**Problem to work on**
When you come to a picture, pass over it, and set down the entries below exactly.

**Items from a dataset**
---*---

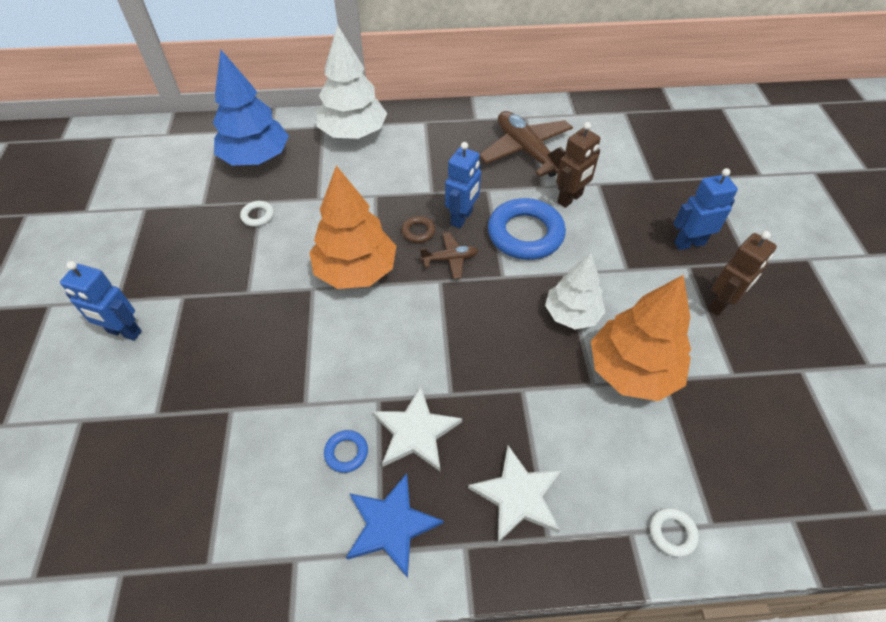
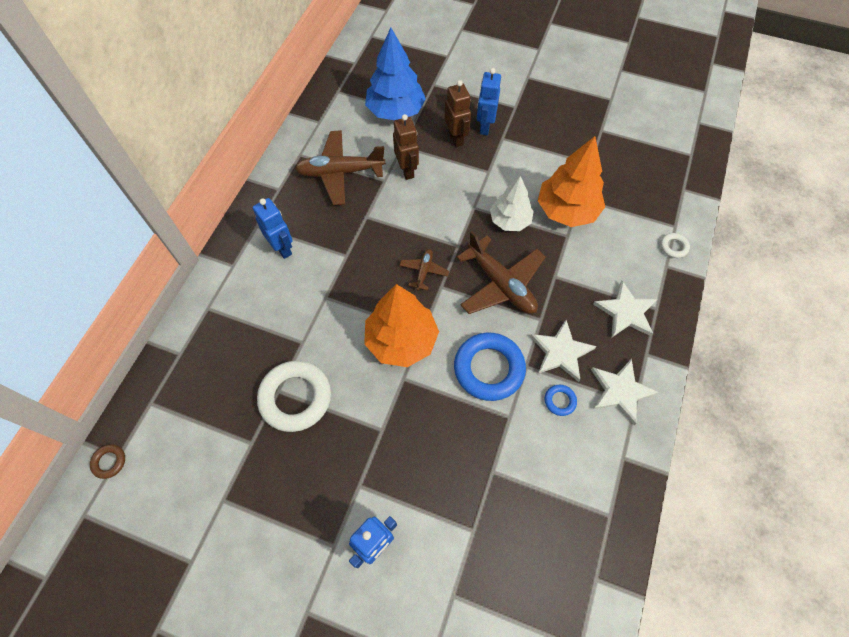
camera: 65 degrees left, 10 degrees up
blue tree [213,49,289,166] -> blue tree moved to [365,27,426,120]
white ring [240,201,274,227] -> white ring [257,361,331,432], size x2.26
white tree [316,24,388,139] -> none
blue star [346,473,444,578] -> white star [591,359,659,425]
brown ring [402,216,435,243] -> brown ring moved to [90,445,125,479]
blue robot [445,142,481,228] -> blue robot moved to [253,198,293,259]
blue ring [488,198,566,260] -> blue ring moved to [454,333,526,401]
brown robot [708,231,777,316] -> brown robot moved to [444,80,471,147]
none -> brown plane [457,231,546,314]

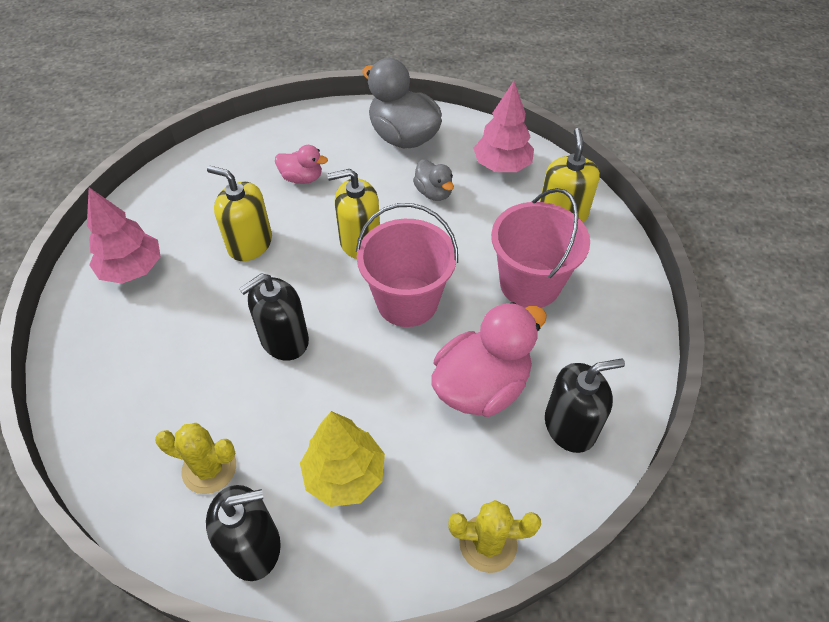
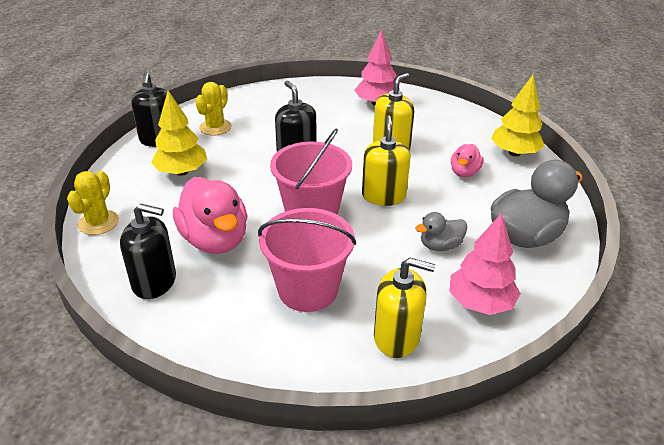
camera: 100 degrees right, 15 degrees down
black soap dispenser [545,359,625,453] -> black soap dispenser turned 75 degrees counterclockwise [120,204,176,299]
none -> yellow tree [491,75,545,156]

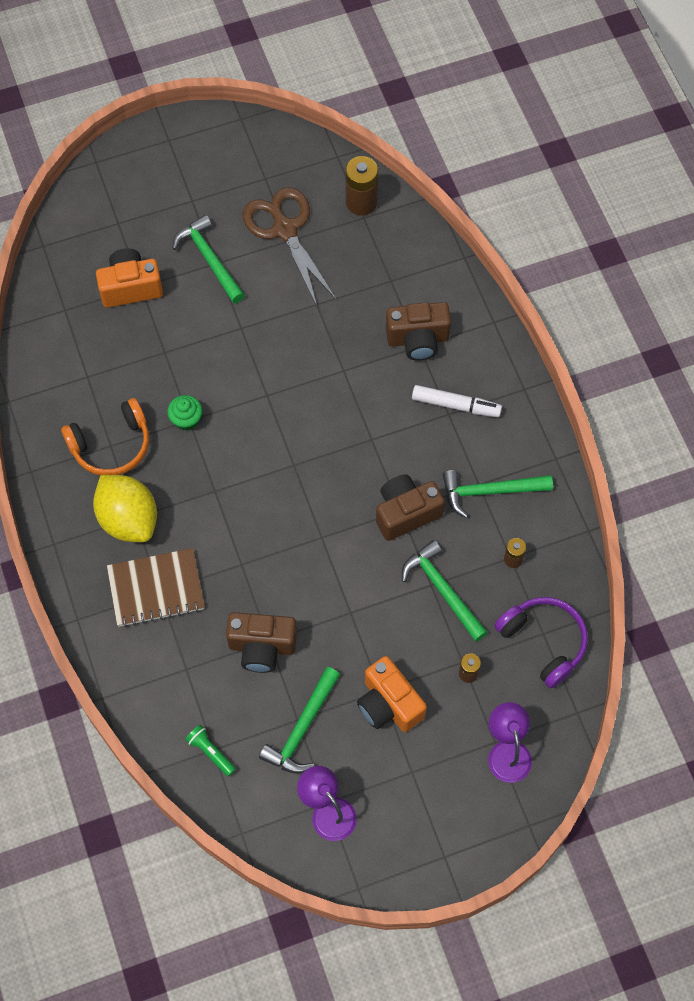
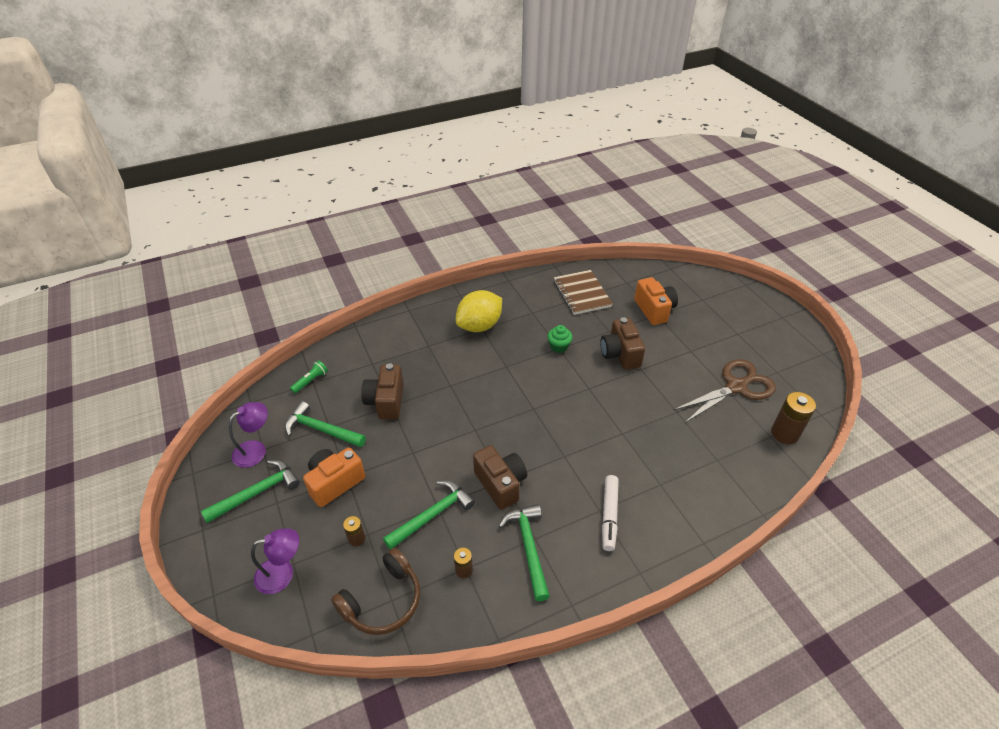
camera: 85 degrees right, 20 degrees down
orange headphones [61,398,149,475] -> none
brown notebook [107,548,205,627] -> brown notebook moved to [554,270,613,315]
green hammer [172,215,245,303] -> green hammer moved to [201,460,300,523]
brown camera [386,302,451,361] -> brown camera moved to [600,317,645,370]
purple headphones [494,597,588,688] -> brown headphones [331,548,420,635]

---*---

**Answer to this problem**
camera: 65 degrees left, 10 degrees up
blue tree [213,49,289,166] -> blue tree moved to [365,27,426,120]
white ring [240,201,274,227] -> white ring [257,361,331,432], size x2.26
white tree [316,24,388,139] -> none
blue star [346,473,444,578] -> white star [591,359,659,425]
brown ring [402,216,435,243] -> brown ring moved to [90,445,125,479]
blue robot [445,142,481,228] -> blue robot moved to [253,198,293,259]
blue ring [488,198,566,260] -> blue ring moved to [454,333,526,401]
brown robot [708,231,777,316] -> brown robot moved to [444,80,471,147]
none -> brown plane [457,231,546,314]

camera: 100 degrees right, 15 degrees down
black soap dispenser [545,359,625,453] -> black soap dispenser turned 75 degrees counterclockwise [120,204,176,299]
none -> yellow tree [491,75,545,156]

camera: 85 degrees right, 20 degrees down
orange headphones [61,398,149,475] -> none
brown notebook [107,548,205,627] -> brown notebook moved to [554,270,613,315]
green hammer [172,215,245,303] -> green hammer moved to [201,460,300,523]
brown camera [386,302,451,361] -> brown camera moved to [600,317,645,370]
purple headphones [494,597,588,688] -> brown headphones [331,548,420,635]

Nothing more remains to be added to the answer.